-- Provided information --
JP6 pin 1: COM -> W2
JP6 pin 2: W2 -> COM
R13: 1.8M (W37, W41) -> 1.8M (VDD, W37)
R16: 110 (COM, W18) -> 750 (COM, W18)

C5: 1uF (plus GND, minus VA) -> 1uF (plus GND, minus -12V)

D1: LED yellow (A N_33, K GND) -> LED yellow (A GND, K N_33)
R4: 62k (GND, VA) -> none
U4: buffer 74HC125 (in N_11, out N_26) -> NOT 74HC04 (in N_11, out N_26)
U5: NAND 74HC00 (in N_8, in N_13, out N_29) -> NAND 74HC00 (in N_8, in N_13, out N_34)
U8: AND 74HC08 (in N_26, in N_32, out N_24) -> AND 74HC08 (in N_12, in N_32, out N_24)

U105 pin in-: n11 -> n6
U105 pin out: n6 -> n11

-- Task instructions --
All of the material above is to be retyped word for word.

-- Task answer --
JP6 pin 1: COM -> W2
JP6 pin 2: W2 -> COM
R13: 1.8M (W37, W41) -> 1.8M (VDD, W37)
R16: 110 (COM, W18) -> 750 (COM, W18)

C5: 1uF (plus GND, minus VA) -> 1uF (plus GND, minus -12V)

D1: LED yellow (A N_33, K GND) -> LED yellow (A GND, K N_33)
R4: 62k (GND, VA) -> none
U4: buffer 74HC125 (in N_11, out N_26) -> NOT 74HC04 (in N_11, out N_26)
U5: NAND 74HC00 (in N_8, in N_13, out N_29) -> NAND 74HC00 (in N_8, in N_13, out N_34)
U8: AND 74HC08 (in N_26, in N_32, out N_24) -> AND 74HC08 (in N_12, in N_32, out N_24)

U105 pin in-: n11 -> n6
U105 pin out: n6 -> n11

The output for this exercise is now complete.